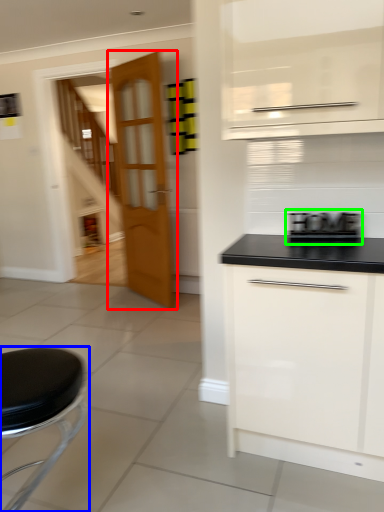
Question: Considering the real-world distances, which object is closest to door (highlighted by a red box)? furniture (highlighted by a blue box) or appliance (highlighted by a green box).

Choices:
 (A) furniture
 (B) appliance

Answer: (B)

################

[DIRECTIONS]
Please rewrite the records above, replacing "furniture" with "cabinet" wherever it appears and changing nothing else, and leave the pictures out of your answer.

[RESPONSE]
Question: Considering the real-world distances, which object is closest to door (highlighted by a red box)? cabinet (highlighted by a blue box) or appliance (highlighted by a green box).

Choices:
 (A) cabinet
 (B) appliance

Answer: (B)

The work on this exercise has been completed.